### ACTION ITEM
Once you find the line below that has "none -> yellow goblet [619,180,705,245]", output it and every line after it exactly, stopping after the line that has "turquoise cupcake [696,81,748,140]", with no pictures.

Records from a dataset:

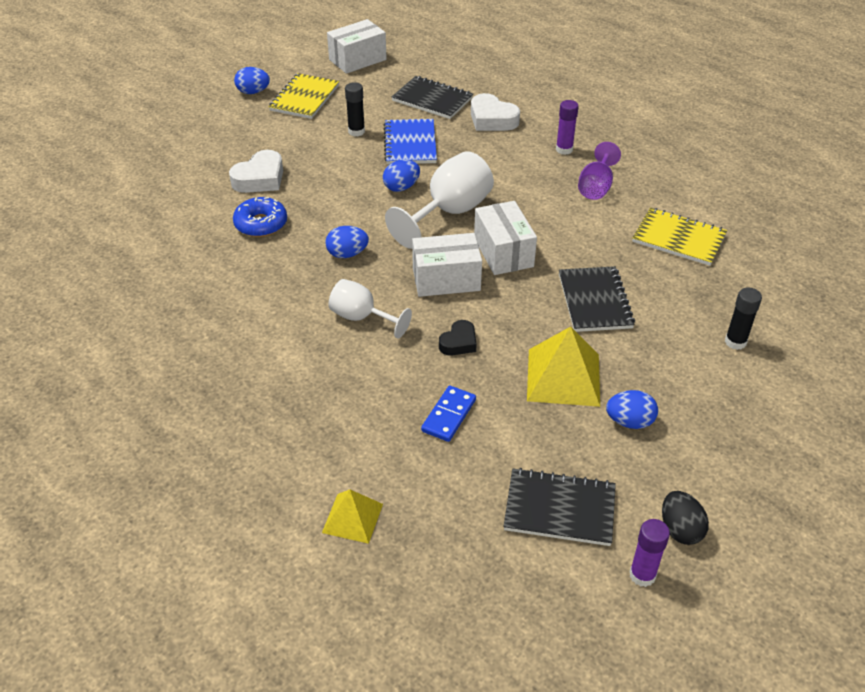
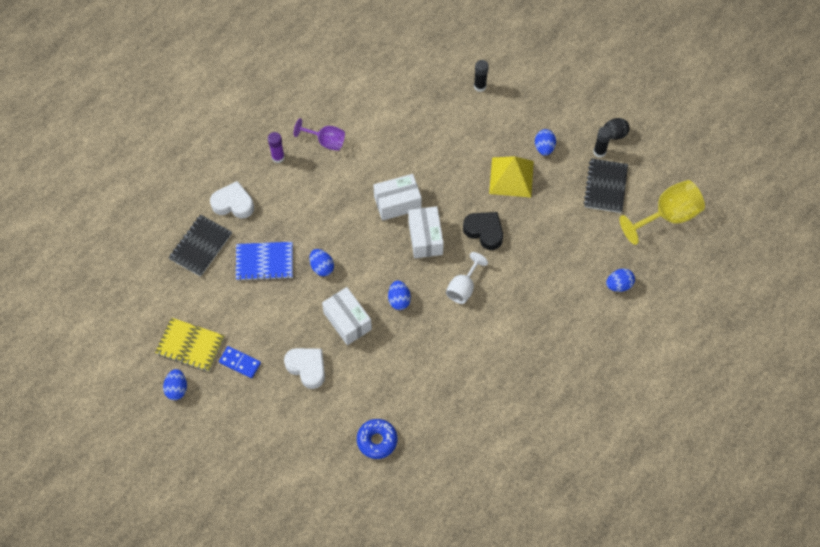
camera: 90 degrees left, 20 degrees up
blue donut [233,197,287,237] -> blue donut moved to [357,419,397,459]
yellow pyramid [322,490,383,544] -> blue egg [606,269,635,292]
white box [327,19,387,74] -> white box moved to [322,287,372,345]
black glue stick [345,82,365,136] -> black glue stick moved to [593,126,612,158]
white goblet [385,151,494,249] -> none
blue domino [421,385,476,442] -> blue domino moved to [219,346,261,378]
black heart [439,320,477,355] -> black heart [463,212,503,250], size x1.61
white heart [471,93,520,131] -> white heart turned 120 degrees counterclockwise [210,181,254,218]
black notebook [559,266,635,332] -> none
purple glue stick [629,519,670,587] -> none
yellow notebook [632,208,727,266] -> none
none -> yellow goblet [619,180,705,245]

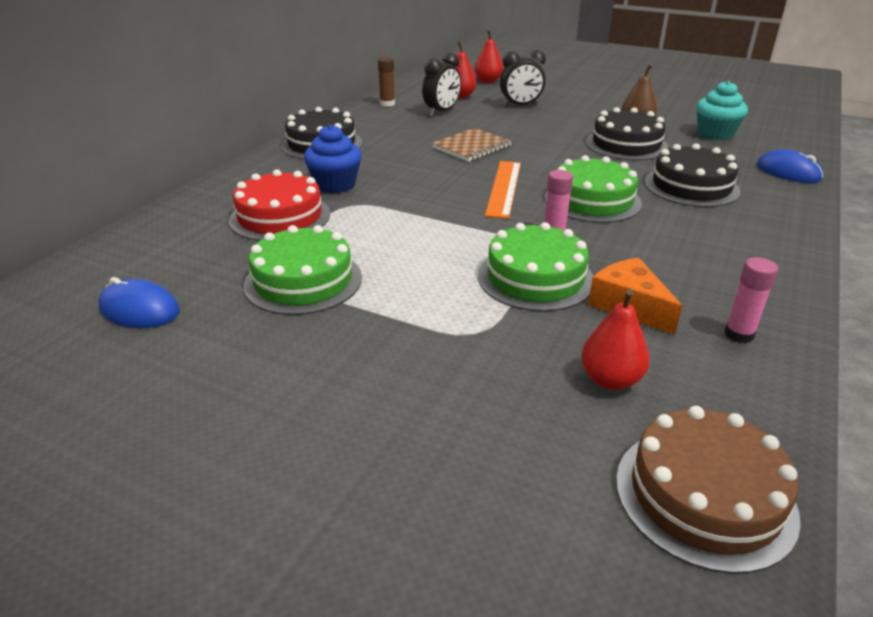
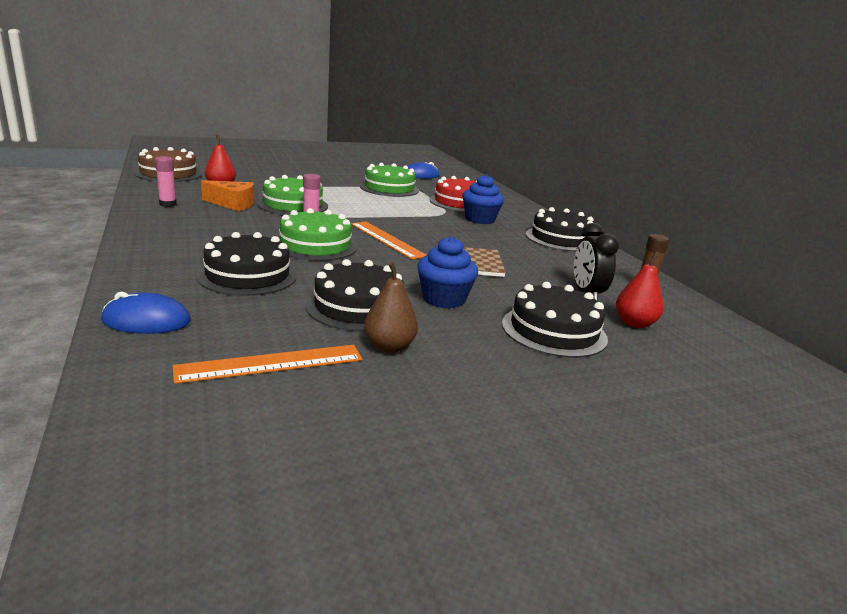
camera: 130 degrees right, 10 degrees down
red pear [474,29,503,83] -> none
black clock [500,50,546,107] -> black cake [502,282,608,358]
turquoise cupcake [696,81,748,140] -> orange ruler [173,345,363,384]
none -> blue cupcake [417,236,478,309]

### ANSWER FOR THIS EXERCISE
none -> yellow goblet [619,180,705,245]

camera: 130 degrees right, 10 degrees down
red pear [474,29,503,83] -> none
black clock [500,50,546,107] -> black cake [502,282,608,358]
turquoise cupcake [696,81,748,140] -> orange ruler [173,345,363,384]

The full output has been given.